*** Block opens ***
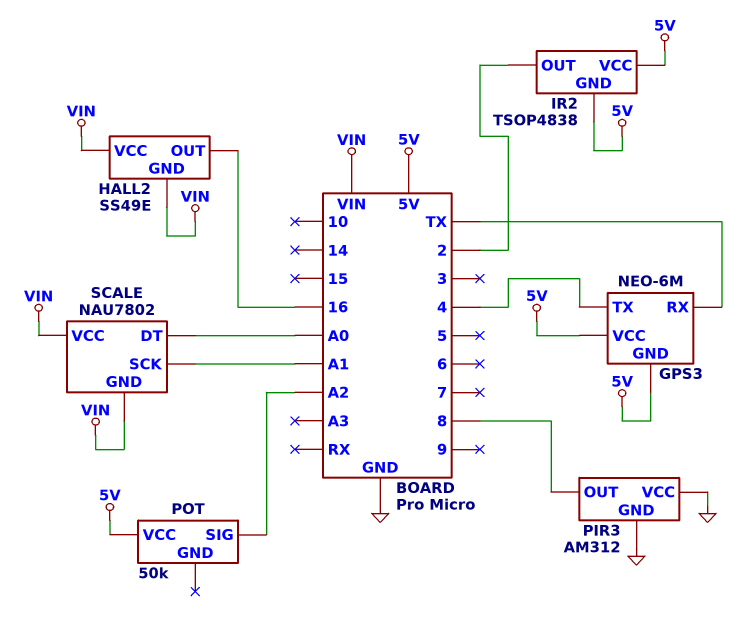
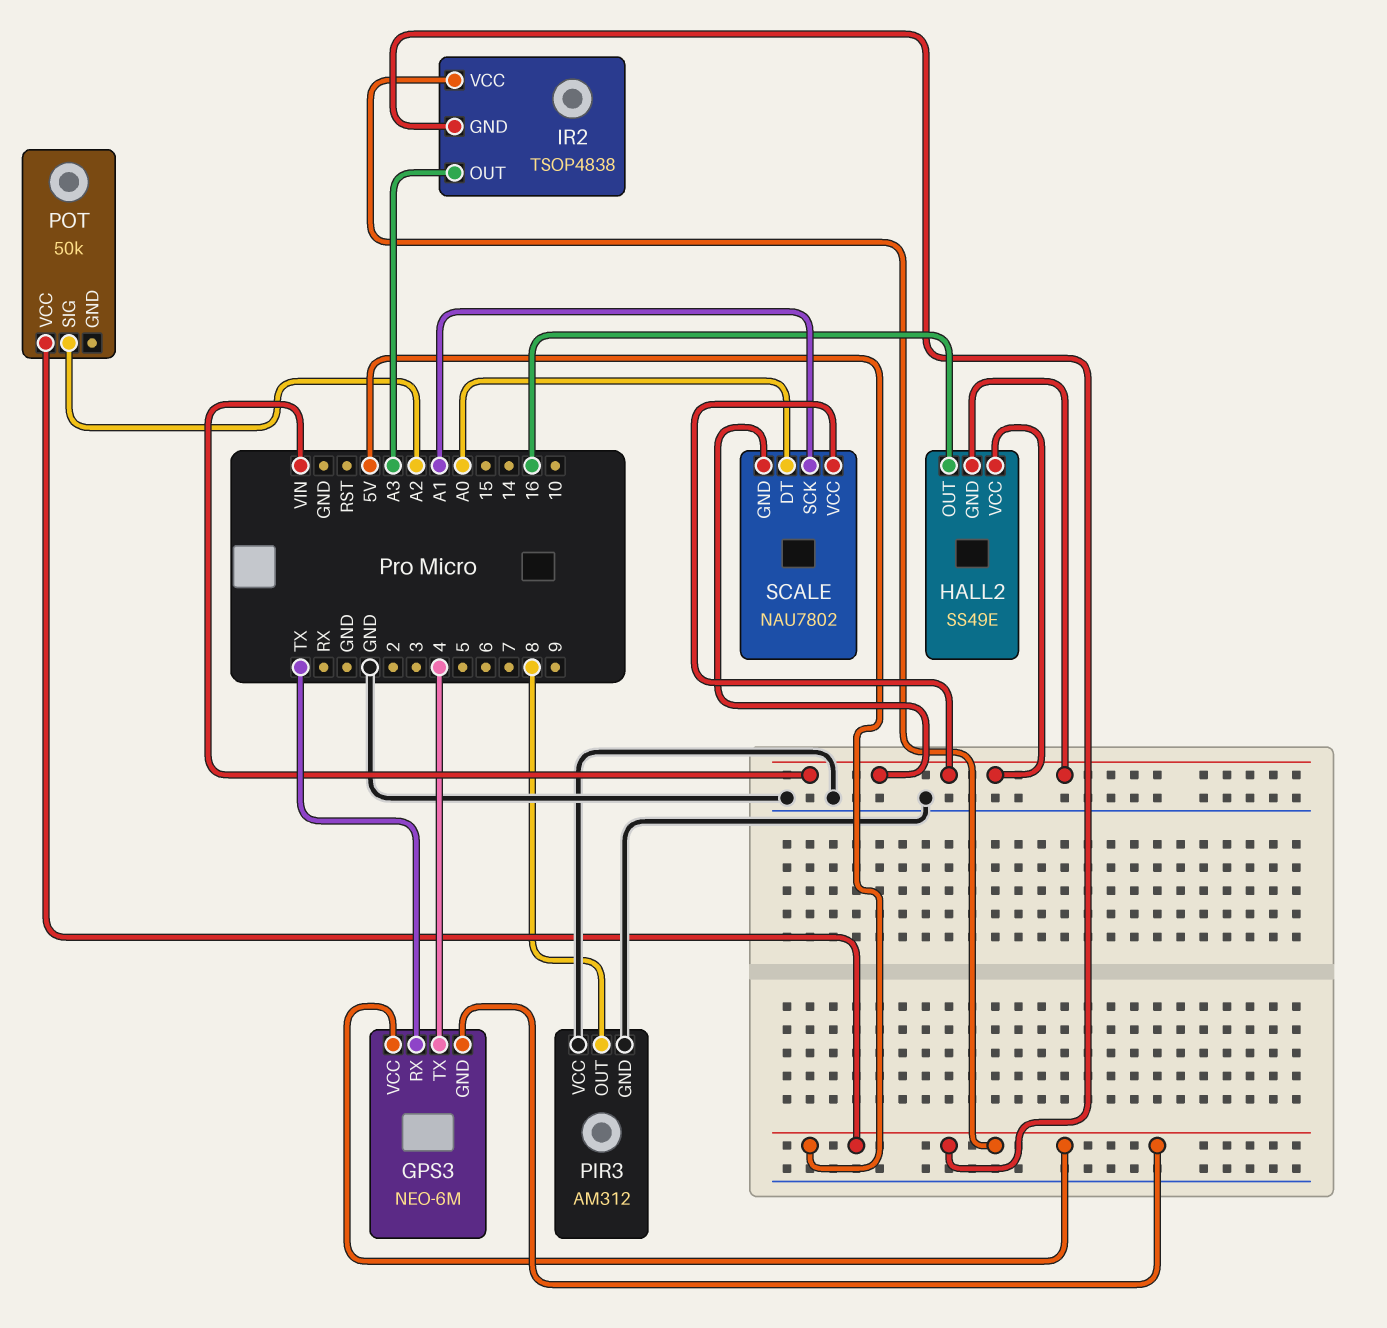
IR2 pin OUT: 2 -> A3

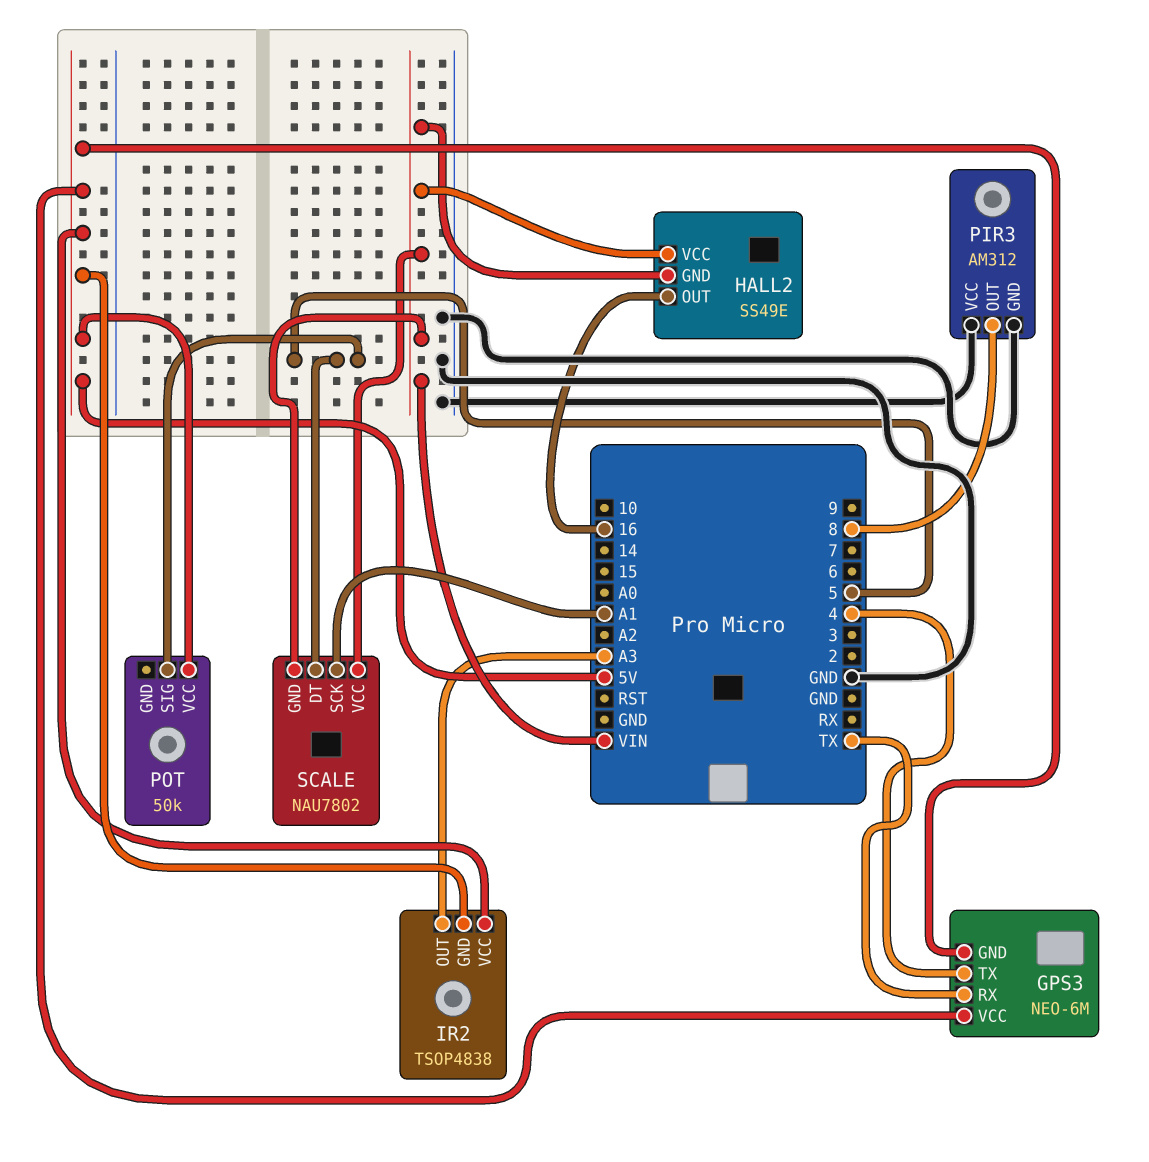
POT pin SIG: A2 -> 5
SCALE pin DT: A0 -> 5

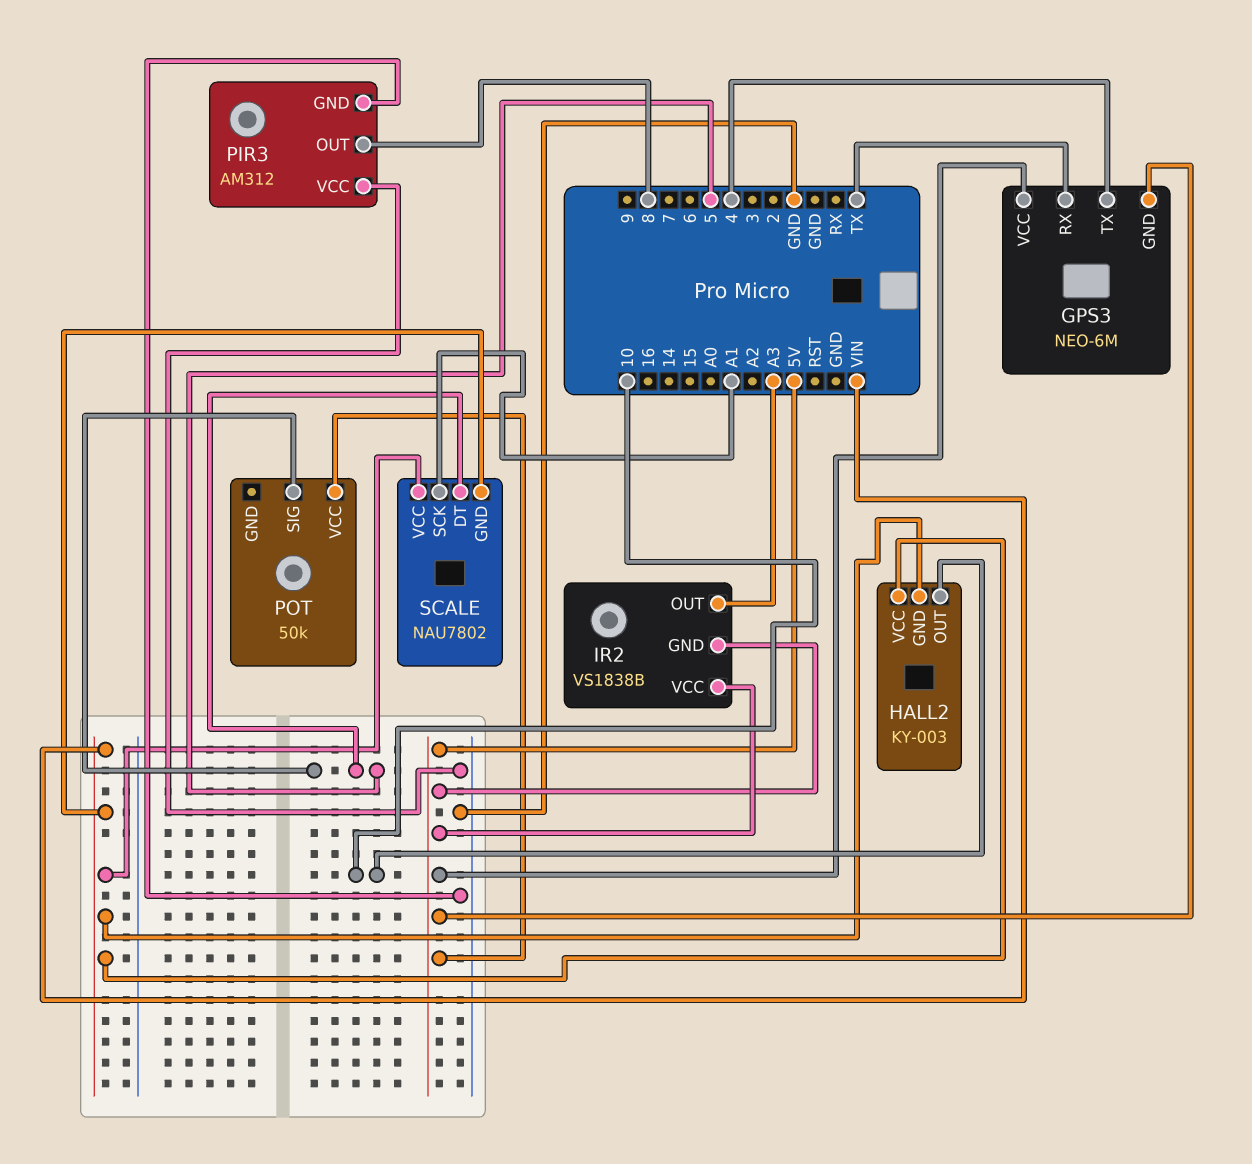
HALL2: SS49E -> KY-003
HALL2 pin OUT: 16 -> 10
IR2: TSOP4838 -> VS1838B

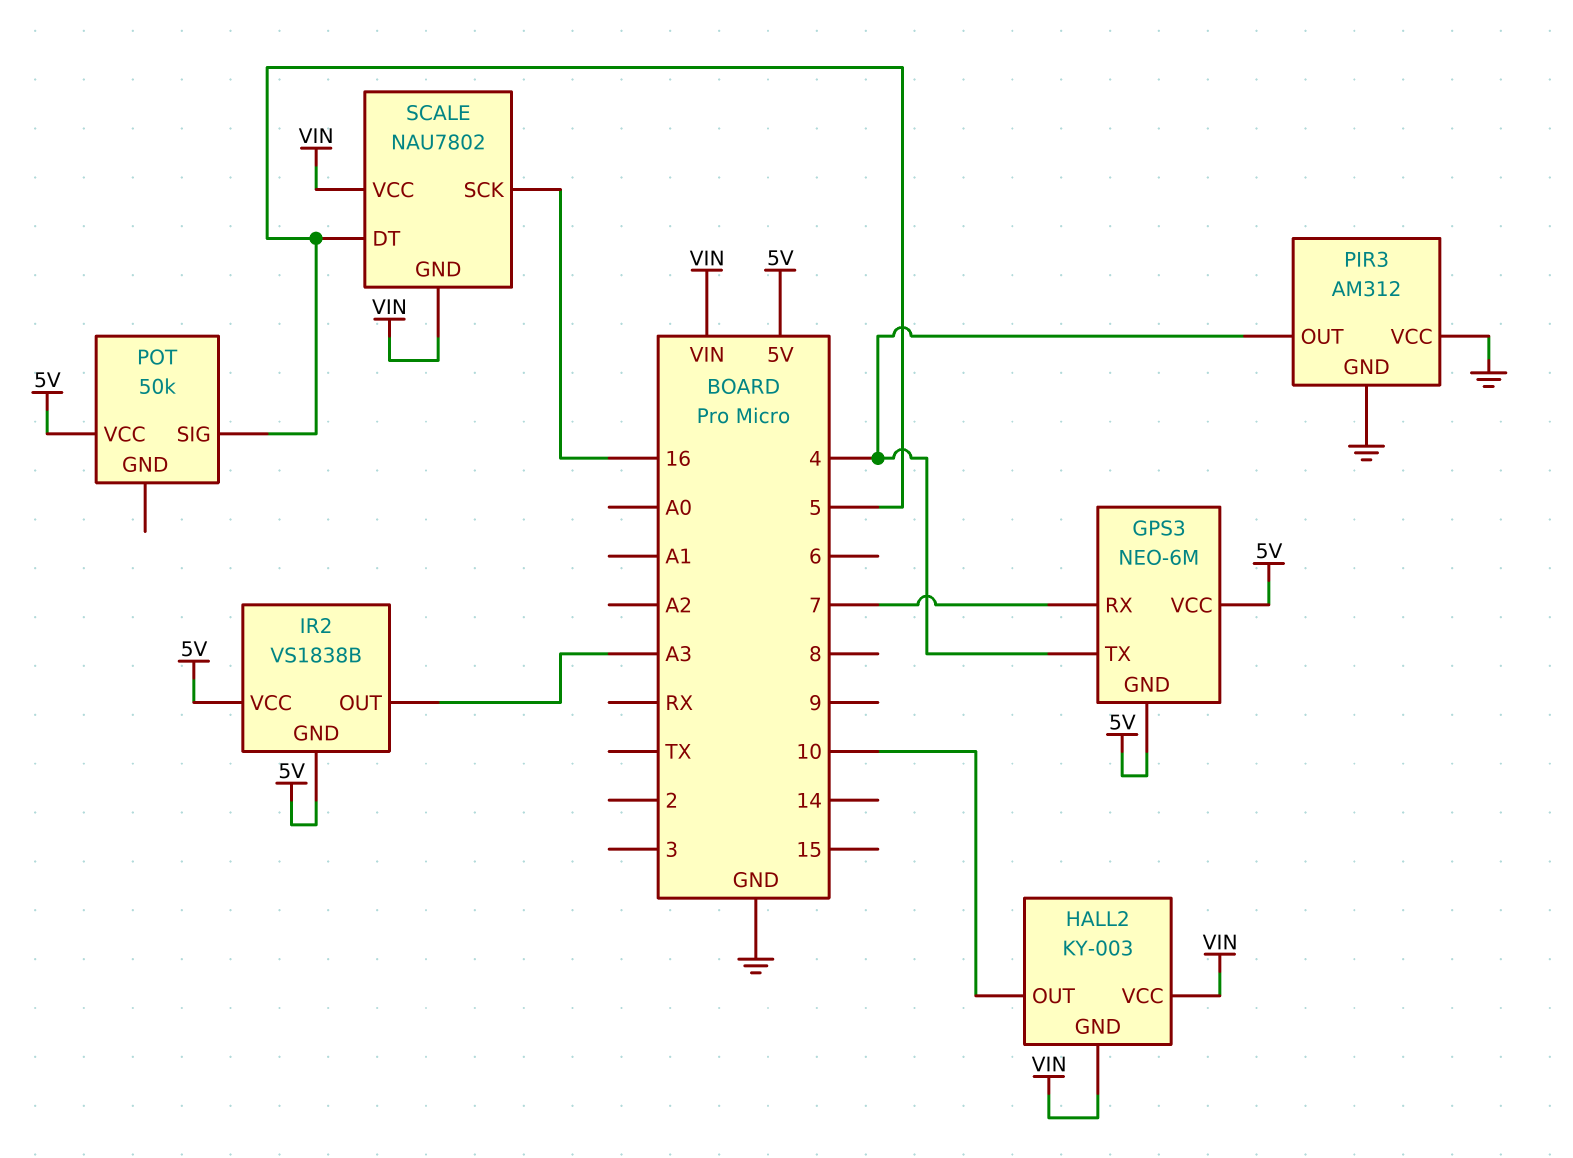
GPS3 pin RX: TX -> 7
PIR3 pin OUT: 8 -> 4
SCALE pin SCK: A1 -> 16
*** Block closes ***
How to complete this task:
What is needed is an exact printout of every record above, with the pictures left out.

Answer box:
IR2 pin OUT: 2 -> A3

POT pin SIG: A2 -> 5
SCALE pin DT: A0 -> 5

HALL2: SS49E -> KY-003
HALL2 pin OUT: 16 -> 10
IR2: TSOP4838 -> VS1838B

GPS3 pin RX: TX -> 7
PIR3 pin OUT: 8 -> 4
SCALE pin SCK: A1 -> 16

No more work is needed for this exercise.